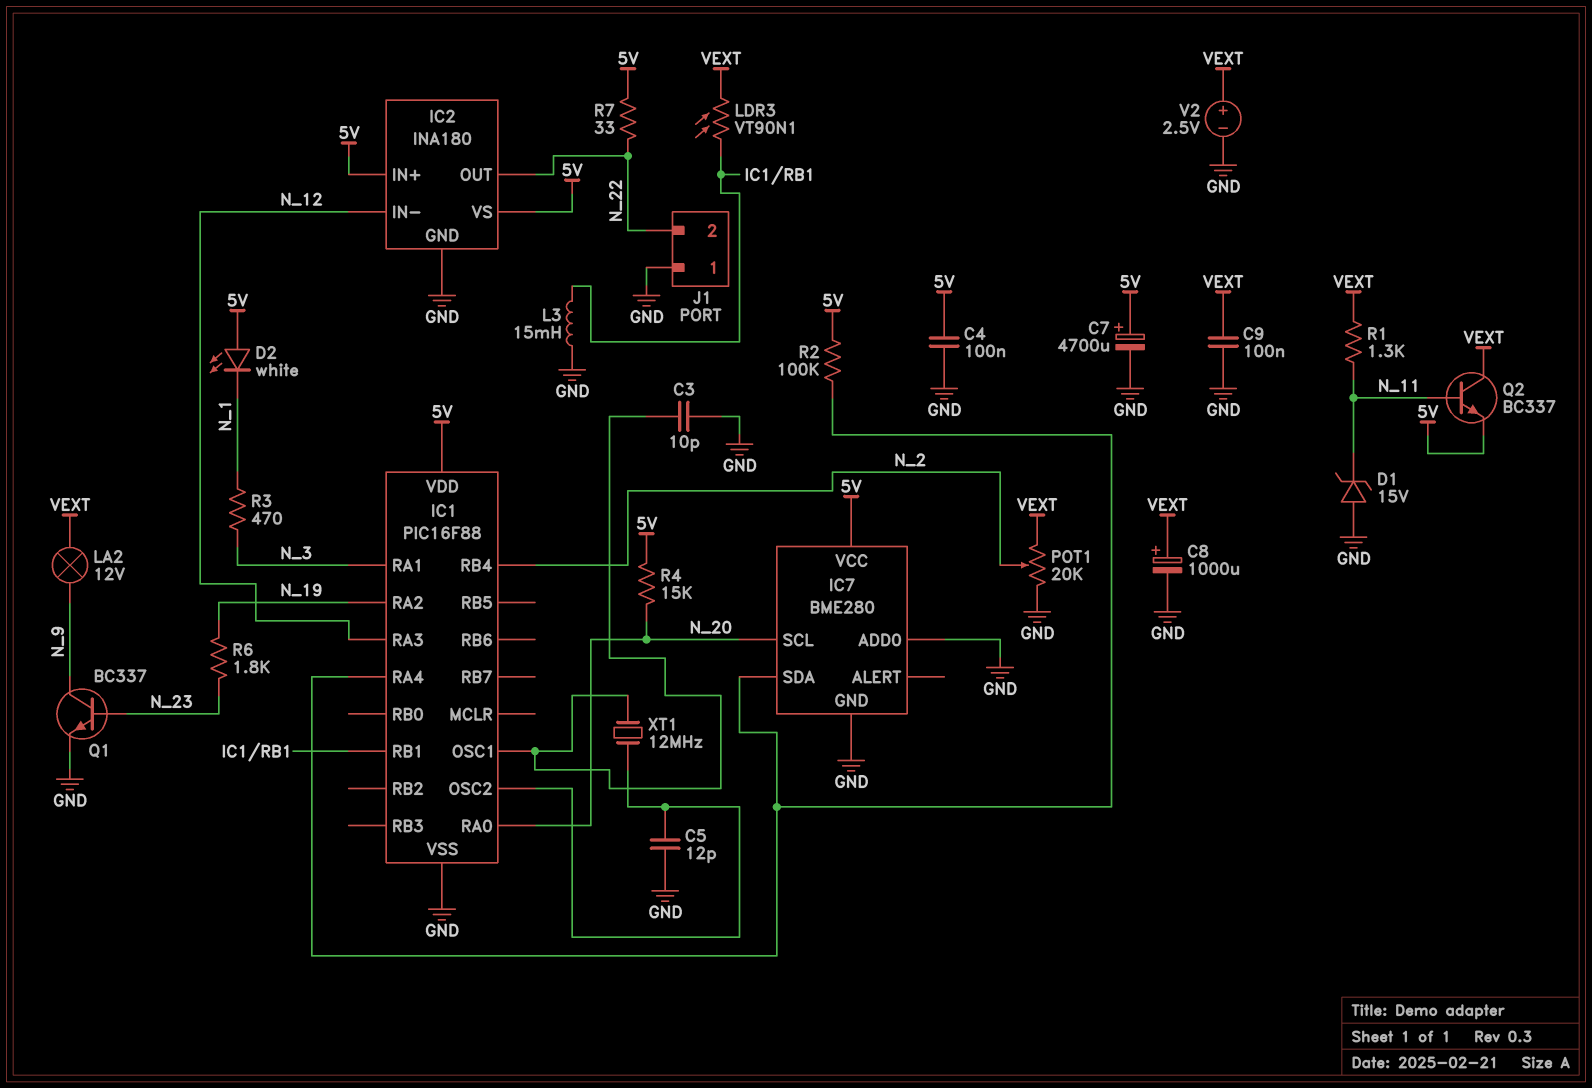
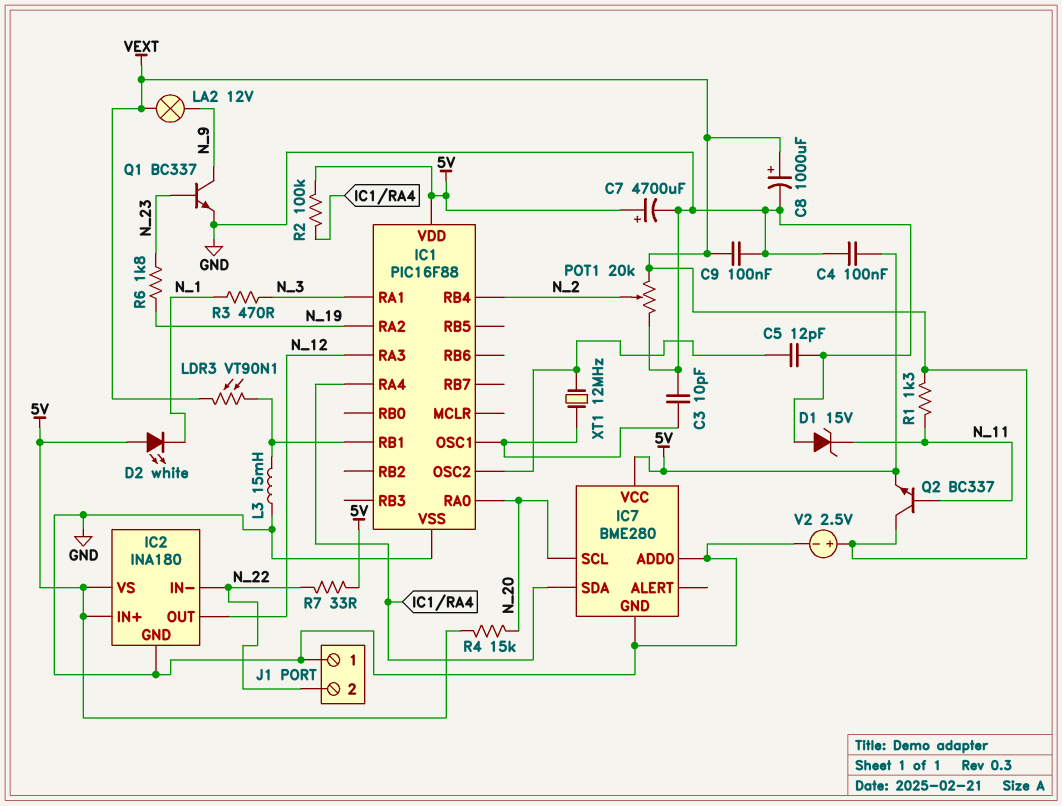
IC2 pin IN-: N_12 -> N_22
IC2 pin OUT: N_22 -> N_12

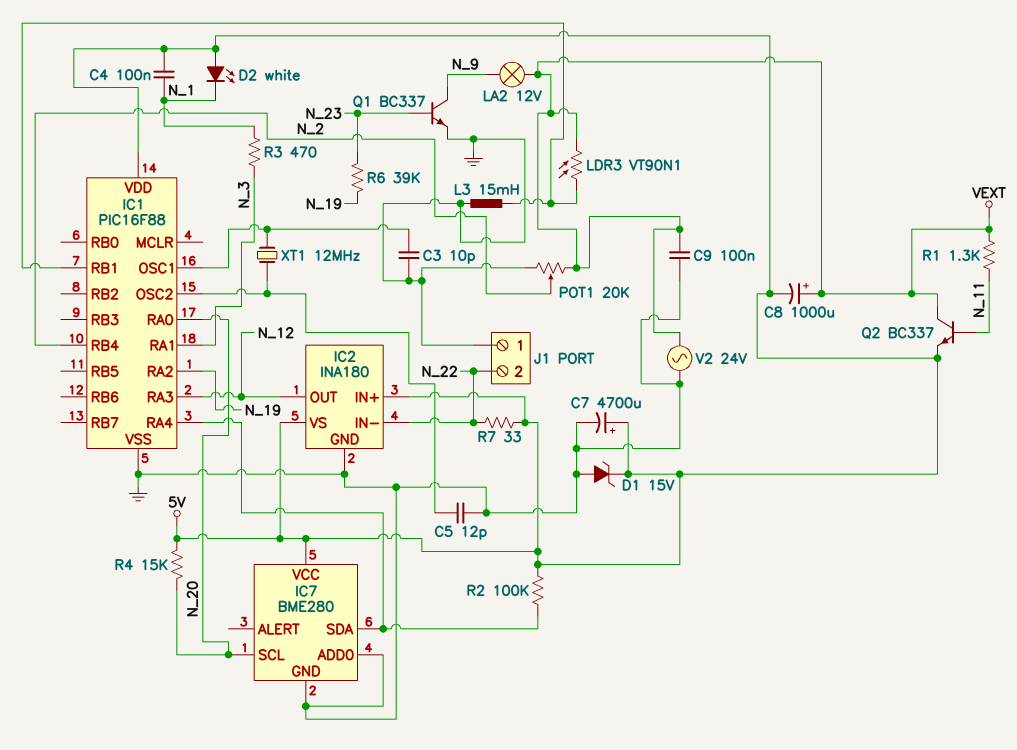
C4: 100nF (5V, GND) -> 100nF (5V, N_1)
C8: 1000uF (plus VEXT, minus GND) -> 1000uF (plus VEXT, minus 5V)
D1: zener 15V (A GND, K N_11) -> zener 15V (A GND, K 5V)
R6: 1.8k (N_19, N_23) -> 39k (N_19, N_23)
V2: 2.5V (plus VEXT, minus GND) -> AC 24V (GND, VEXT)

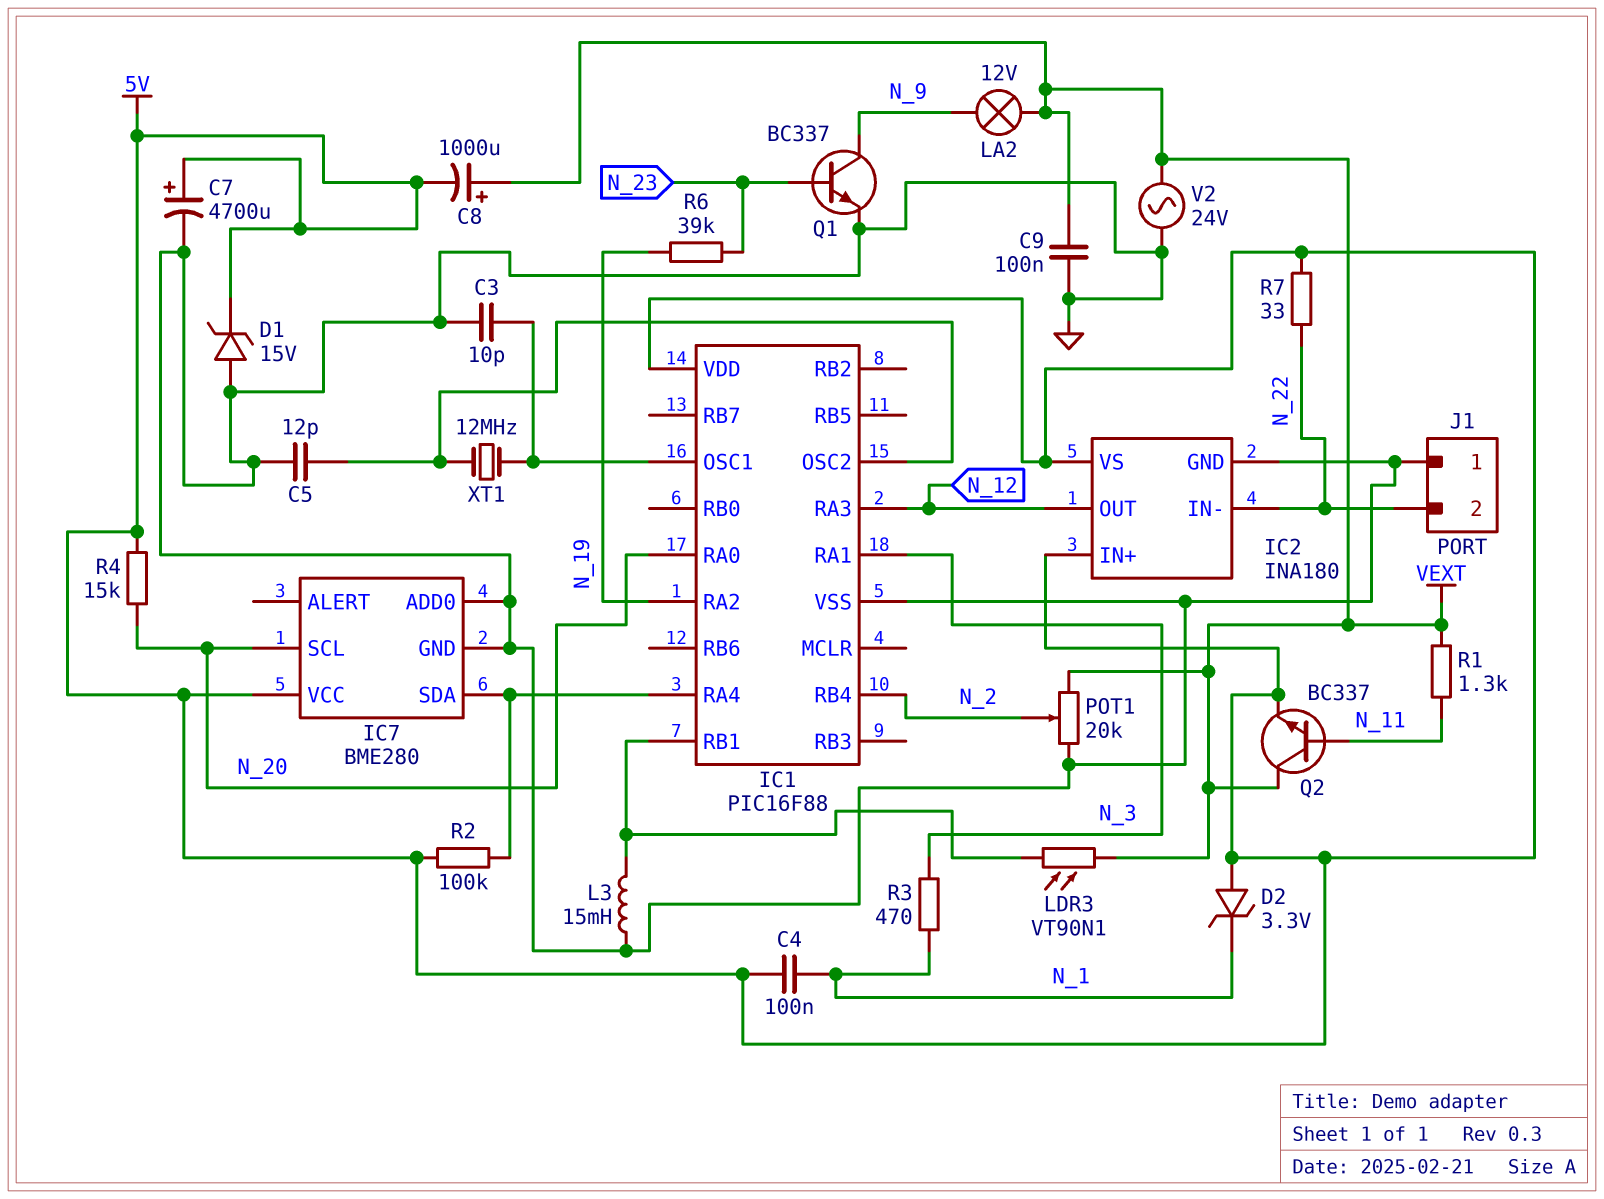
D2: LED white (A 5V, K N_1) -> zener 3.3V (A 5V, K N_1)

-=-=-

Every line of the listing should be repeated exactly; no picture should appear.

Solution to this exercise:
IC2 pin IN-: N_12 -> N_22
IC2 pin OUT: N_22 -> N_12

C4: 100nF (5V, GND) -> 100nF (5V, N_1)
C8: 1000uF (plus VEXT, minus GND) -> 1000uF (plus VEXT, minus 5V)
D1: zener 15V (A GND, K N_11) -> zener 15V (A GND, K 5V)
R6: 1.8k (N_19, N_23) -> 39k (N_19, N_23)
V2: 2.5V (plus VEXT, minus GND) -> AC 24V (GND, VEXT)

D2: LED white (A 5V, K N_1) -> zener 3.3V (A 5V, K N_1)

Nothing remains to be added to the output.